[Object position data]

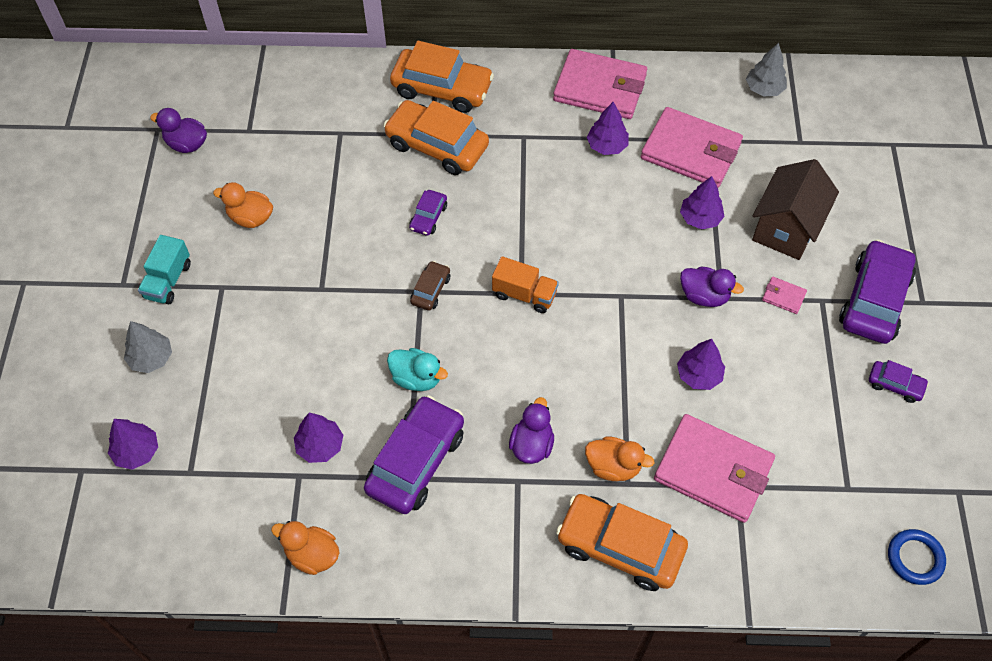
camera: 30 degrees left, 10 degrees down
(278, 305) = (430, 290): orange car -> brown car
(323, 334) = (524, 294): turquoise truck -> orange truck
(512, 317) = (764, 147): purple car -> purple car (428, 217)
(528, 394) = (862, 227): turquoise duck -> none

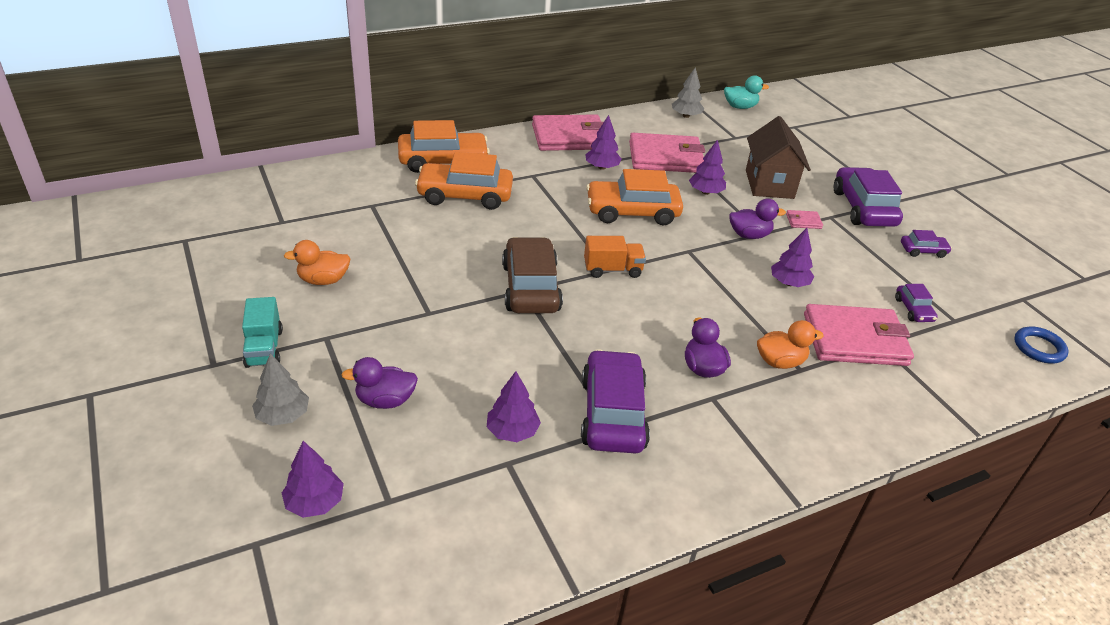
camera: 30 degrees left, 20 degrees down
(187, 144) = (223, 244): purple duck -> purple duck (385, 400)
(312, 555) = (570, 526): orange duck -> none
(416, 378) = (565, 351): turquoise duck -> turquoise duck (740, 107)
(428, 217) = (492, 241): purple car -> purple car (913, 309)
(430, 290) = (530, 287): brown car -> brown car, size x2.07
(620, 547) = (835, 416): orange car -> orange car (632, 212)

## What this task involves
What lines hold the string "camera"? Pick them out of the data.

## Answer area
camera: 30 degrees left, 10 degrees down
camera: 30 degrees left, 20 degrees down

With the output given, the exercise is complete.